__INSTRUCTIONS FOR THE TASK__
The data must be given again exactly as written, with all images omitted.

RECORDS FOR THE TASK Start Marker

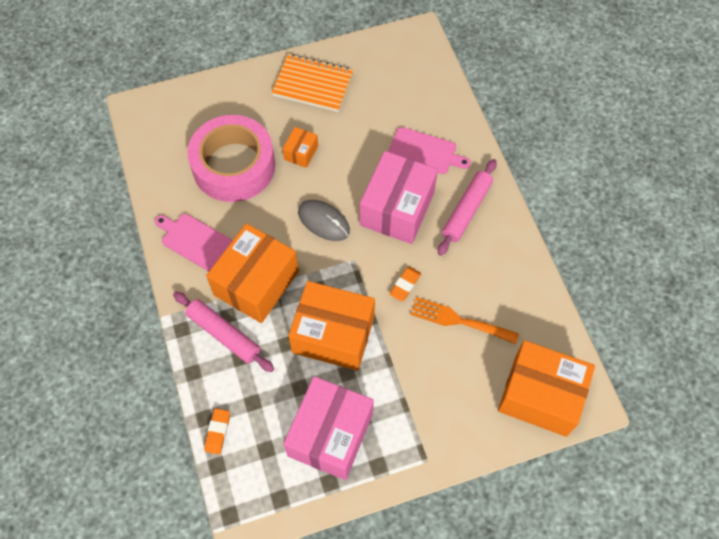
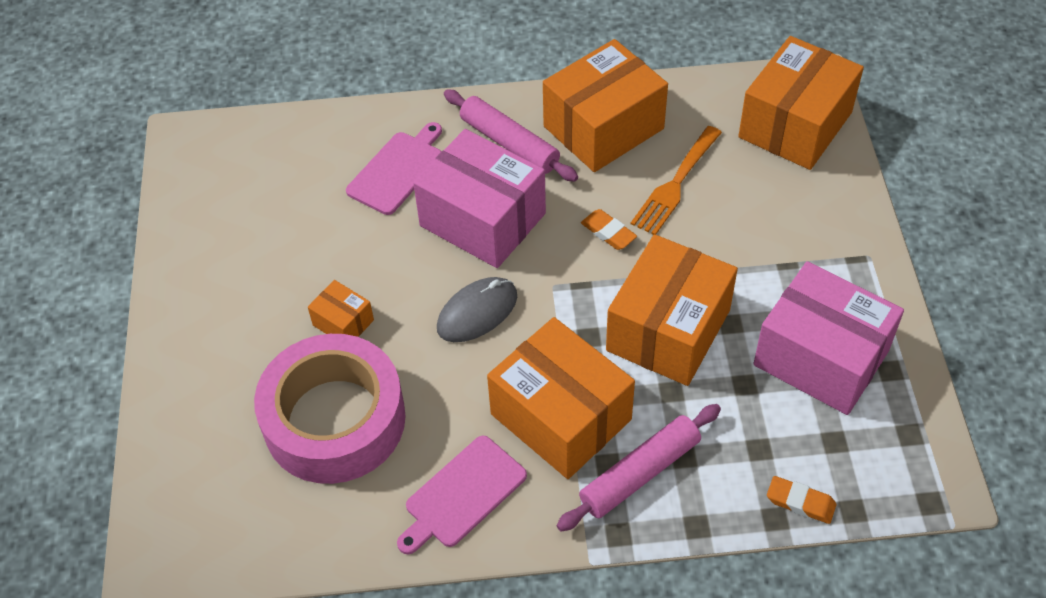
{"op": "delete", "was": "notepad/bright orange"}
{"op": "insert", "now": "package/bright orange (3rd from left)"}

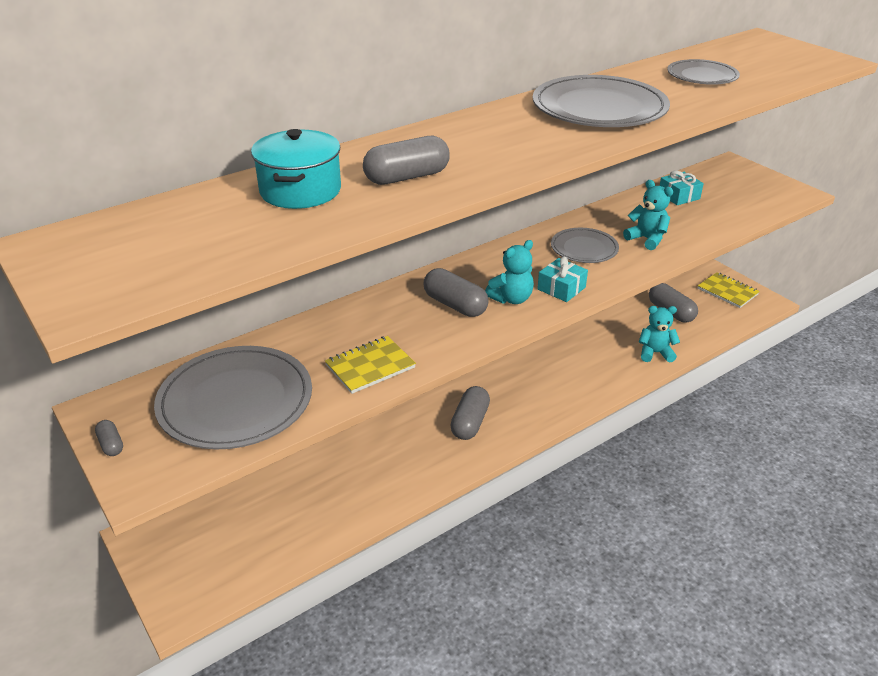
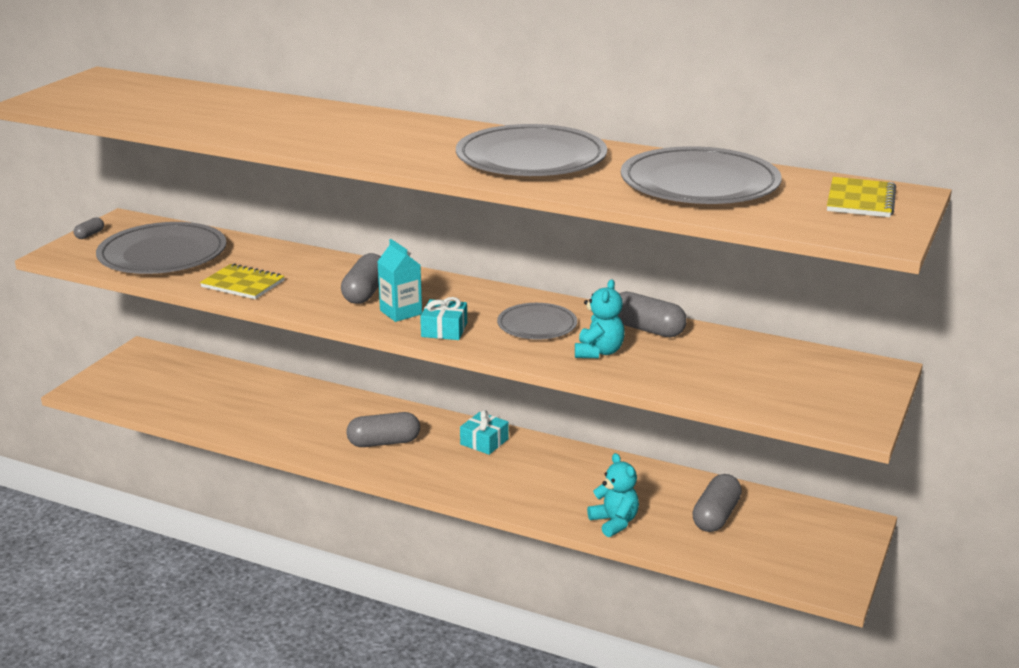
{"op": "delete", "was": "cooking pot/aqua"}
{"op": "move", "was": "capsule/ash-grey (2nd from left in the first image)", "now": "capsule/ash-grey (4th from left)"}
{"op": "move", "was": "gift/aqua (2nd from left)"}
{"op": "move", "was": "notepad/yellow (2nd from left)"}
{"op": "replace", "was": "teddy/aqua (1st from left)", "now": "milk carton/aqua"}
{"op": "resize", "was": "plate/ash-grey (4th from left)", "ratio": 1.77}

RECORDS FOR THE TASK End Marker

__ANSWER__
{"op": "delete", "was": "notepad/bright orange"}
{"op": "insert", "now": "package/bright orange (3rd from left)"}

{"op": "delete", "was": "cooking pot/aqua"}
{"op": "move", "was": "capsule/ash-grey (2nd from left in the first image)", "now": "capsule/ash-grey (4th from left)"}
{"op": "move", "was": "gift/aqua (2nd from left)"}
{"op": "move", "was": "notepad/yellow (2nd from left)"}
{"op": "replace", "was": "teddy/aqua (1st from left)", "now": "milk carton/aqua"}
{"op": "resize", "was": "plate/ash-grey (4th from left)", "ratio": 1.77}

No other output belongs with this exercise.